데이터셋에 나열된 항목>
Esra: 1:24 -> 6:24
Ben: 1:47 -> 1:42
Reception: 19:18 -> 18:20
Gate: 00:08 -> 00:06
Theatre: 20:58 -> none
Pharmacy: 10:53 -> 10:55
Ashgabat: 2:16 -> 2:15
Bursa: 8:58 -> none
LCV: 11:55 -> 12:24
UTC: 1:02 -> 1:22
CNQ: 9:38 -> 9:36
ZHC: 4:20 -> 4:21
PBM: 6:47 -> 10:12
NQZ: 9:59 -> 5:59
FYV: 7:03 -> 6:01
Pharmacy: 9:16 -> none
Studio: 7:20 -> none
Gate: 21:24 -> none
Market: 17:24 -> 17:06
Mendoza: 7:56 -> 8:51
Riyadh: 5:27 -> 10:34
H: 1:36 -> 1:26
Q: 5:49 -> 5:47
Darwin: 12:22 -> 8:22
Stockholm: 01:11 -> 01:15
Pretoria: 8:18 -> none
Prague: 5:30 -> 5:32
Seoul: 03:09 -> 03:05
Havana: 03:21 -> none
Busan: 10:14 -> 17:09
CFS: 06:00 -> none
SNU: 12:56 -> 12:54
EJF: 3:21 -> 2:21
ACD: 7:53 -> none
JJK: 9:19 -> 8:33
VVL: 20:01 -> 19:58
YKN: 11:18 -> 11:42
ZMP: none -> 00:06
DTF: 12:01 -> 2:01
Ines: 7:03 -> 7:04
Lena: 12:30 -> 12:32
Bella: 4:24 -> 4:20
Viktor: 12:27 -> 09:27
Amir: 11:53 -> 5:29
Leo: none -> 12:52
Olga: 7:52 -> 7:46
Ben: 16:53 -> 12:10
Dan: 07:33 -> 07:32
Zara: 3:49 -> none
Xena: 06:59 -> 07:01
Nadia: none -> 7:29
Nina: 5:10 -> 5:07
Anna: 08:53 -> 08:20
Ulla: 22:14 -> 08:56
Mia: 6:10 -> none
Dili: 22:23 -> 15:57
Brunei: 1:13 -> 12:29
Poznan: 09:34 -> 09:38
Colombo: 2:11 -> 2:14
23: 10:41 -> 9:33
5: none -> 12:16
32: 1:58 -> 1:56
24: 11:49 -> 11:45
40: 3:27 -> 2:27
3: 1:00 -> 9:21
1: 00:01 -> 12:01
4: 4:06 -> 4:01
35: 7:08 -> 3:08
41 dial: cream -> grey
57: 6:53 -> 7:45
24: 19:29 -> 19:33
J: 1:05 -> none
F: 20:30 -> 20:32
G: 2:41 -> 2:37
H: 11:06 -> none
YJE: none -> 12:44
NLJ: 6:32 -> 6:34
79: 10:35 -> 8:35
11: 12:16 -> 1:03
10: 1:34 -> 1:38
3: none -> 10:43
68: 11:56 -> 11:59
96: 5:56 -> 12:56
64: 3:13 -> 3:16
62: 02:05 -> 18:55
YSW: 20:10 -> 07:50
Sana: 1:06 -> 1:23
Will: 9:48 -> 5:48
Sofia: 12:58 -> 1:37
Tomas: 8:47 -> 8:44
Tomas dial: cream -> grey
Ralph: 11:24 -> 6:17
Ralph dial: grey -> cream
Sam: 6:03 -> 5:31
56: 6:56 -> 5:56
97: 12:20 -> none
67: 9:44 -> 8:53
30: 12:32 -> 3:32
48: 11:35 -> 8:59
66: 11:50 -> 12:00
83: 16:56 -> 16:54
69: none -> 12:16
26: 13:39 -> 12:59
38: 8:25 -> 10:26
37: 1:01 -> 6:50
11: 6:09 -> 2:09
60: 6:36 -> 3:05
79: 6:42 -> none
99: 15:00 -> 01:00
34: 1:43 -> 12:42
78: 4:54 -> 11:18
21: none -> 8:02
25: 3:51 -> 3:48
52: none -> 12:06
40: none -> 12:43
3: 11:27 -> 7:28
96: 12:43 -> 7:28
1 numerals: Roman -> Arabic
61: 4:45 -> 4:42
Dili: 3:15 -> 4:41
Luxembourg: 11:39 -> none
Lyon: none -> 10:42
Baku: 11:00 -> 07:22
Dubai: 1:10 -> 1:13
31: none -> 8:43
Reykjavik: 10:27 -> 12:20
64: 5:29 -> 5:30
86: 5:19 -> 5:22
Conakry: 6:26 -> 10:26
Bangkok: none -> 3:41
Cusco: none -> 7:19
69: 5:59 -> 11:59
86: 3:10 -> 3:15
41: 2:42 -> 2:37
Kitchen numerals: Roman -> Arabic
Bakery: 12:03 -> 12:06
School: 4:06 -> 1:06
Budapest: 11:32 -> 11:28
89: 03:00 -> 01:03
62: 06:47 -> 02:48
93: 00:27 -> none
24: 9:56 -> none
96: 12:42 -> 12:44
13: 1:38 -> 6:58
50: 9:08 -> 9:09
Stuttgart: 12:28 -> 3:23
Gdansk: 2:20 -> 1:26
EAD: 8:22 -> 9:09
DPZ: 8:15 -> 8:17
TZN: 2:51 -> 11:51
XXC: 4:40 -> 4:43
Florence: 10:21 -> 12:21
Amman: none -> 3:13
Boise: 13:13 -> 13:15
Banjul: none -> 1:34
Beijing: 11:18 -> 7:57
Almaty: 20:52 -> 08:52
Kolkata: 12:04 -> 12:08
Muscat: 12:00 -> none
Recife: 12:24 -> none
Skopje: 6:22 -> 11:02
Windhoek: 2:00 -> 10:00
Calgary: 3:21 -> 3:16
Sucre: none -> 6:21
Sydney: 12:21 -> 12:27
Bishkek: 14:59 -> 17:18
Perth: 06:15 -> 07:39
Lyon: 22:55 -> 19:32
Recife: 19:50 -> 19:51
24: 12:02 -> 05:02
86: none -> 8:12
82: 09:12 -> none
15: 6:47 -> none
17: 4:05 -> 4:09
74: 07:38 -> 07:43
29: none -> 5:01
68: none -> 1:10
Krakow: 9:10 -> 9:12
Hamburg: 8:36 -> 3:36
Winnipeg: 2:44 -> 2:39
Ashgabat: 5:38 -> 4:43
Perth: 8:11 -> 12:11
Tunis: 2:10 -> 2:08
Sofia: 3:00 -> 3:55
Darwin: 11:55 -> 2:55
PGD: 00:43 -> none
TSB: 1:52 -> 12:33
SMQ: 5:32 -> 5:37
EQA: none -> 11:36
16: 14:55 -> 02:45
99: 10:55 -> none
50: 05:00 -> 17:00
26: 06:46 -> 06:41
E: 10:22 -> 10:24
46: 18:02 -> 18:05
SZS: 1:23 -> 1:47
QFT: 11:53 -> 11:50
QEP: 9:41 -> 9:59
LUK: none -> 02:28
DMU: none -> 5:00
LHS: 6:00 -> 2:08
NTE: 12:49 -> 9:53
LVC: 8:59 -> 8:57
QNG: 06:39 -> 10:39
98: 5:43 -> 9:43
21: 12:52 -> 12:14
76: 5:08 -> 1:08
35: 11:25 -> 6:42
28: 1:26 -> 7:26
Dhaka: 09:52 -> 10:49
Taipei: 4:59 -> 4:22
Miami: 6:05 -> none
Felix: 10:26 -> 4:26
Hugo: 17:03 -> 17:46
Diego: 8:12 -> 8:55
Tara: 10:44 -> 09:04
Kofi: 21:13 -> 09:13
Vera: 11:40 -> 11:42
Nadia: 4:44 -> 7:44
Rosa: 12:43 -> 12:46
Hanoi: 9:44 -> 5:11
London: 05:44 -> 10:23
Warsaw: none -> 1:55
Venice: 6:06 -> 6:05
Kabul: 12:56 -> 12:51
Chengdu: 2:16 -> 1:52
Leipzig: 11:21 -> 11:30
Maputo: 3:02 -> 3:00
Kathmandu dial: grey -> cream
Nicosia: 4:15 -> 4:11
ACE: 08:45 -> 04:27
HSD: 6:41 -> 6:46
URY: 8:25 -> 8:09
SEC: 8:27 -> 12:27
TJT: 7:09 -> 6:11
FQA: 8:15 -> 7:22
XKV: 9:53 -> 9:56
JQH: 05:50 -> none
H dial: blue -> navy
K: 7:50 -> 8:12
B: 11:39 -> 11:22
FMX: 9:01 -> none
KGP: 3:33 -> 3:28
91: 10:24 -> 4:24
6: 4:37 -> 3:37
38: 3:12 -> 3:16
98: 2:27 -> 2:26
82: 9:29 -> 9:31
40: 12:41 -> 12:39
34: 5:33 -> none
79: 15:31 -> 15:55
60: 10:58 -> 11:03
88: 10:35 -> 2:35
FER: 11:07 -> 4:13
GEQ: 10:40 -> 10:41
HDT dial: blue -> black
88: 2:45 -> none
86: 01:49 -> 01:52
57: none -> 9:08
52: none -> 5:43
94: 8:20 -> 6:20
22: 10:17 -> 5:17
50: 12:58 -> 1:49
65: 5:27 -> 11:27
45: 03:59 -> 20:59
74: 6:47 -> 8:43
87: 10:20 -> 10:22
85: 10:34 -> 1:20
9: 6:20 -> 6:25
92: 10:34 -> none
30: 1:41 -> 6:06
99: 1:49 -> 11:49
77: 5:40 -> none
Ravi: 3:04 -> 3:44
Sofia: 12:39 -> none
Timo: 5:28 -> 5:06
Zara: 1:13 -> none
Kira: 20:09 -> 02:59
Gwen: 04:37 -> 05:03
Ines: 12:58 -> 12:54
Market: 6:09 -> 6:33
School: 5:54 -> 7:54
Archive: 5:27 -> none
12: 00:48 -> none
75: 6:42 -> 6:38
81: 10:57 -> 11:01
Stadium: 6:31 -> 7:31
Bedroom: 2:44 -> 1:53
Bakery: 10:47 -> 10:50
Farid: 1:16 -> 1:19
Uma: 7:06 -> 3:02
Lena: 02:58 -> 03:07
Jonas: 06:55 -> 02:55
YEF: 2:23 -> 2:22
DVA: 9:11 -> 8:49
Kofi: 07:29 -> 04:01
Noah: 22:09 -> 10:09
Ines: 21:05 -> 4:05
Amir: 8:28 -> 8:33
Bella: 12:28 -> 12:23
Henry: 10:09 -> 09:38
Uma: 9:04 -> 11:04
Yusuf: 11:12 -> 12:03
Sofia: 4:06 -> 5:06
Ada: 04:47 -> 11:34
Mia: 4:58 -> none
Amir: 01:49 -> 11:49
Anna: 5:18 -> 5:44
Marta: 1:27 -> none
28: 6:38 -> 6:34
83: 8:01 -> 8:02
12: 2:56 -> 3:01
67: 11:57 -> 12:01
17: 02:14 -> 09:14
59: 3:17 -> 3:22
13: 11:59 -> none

할 일> 기록의 첫 줄부터 "G: 2:41 -> 2:37"가 들어 있는 줄까지, 양 끝 줄을 포함해 한 글자도 바꾸지 말고 그대로 베껴 적어 주세요.

전체 답변>
Esra: 1:24 -> 6:24
Ben: 1:47 -> 1:42
Reception: 19:18 -> 18:20
Gate: 00:08 -> 00:06
Theatre: 20:58 -> none
Pharmacy: 10:53 -> 10:55
Ashgabat: 2:16 -> 2:15
Bursa: 8:58 -> none
LCV: 11:55 -> 12:24
UTC: 1:02 -> 1:22
CNQ: 9:38 -> 9:36
ZHC: 4:20 -> 4:21
PBM: 6:47 -> 10:12
NQZ: 9:59 -> 5:59
FYV: 7:03 -> 6:01
Pharmacy: 9:16 -> none
Studio: 7:20 -> none
Gate: 21:24 -> none
Market: 17:24 -> 17:06
Mendoza: 7:56 -> 8:51
Riyadh: 5:27 -> 10:34
H: 1:36 -> 1:26
Q: 5:49 -> 5:47
Darwin: 12:22 -> 8:22
Stockholm: 01:11 -> 01:15
Pretoria: 8:18 -> none
Prague: 5:30 -> 5:32
Seoul: 03:09 -> 03:05
Havana: 03:21 -> none
Busan: 10:14 -> 17:09
CFS: 06:00 -> none
SNU: 12:56 -> 12:54
EJF: 3:21 -> 2:21
ACD: 7:53 -> none
JJK: 9:19 -> 8:33
VVL: 20:01 -> 19:58
YKN: 11:18 -> 11:42
ZMP: none -> 00:06
DTF: 12:01 -> 2:01
Ines: 7:03 -> 7:04
Lena: 12:30 -> 12:32
Bella: 4:24 -> 4:20
Viktor: 12:27 -> 09:27
Amir: 11:53 -> 5:29
Leo: none -> 12:52
Olga: 7:52 -> 7:46
Ben: 16:53 -> 12:10
Dan: 07:33 -> 07:32
Zara: 3:49 -> none
Xena: 06:59 -> 07:01
Nadia: none -> 7:29
Nina: 5:10 -> 5:07
Anna: 08:53 -> 08:20
Ulla: 22:14 -> 08:56
Mia: 6:10 -> none
Dili: 22:23 -> 15:57
Brunei: 1:13 -> 12:29
Poznan: 09:34 -> 09:38
Colombo: 2:11 -> 2:14
23: 10:41 -> 9:33
5: none -> 12:16
32: 1:58 -> 1:56
24: 11:49 -> 11:45
40: 3:27 -> 2:27
3: 1:00 -> 9:21
1: 00:01 -> 12:01
4: 4:06 -> 4:01
35: 7:08 -> 3:08
41 dial: cream -> grey
57: 6:53 -> 7:45
24: 19:29 -> 19:33
J: 1:05 -> none
F: 20:30 -> 20:32
G: 2:41 -> 2:37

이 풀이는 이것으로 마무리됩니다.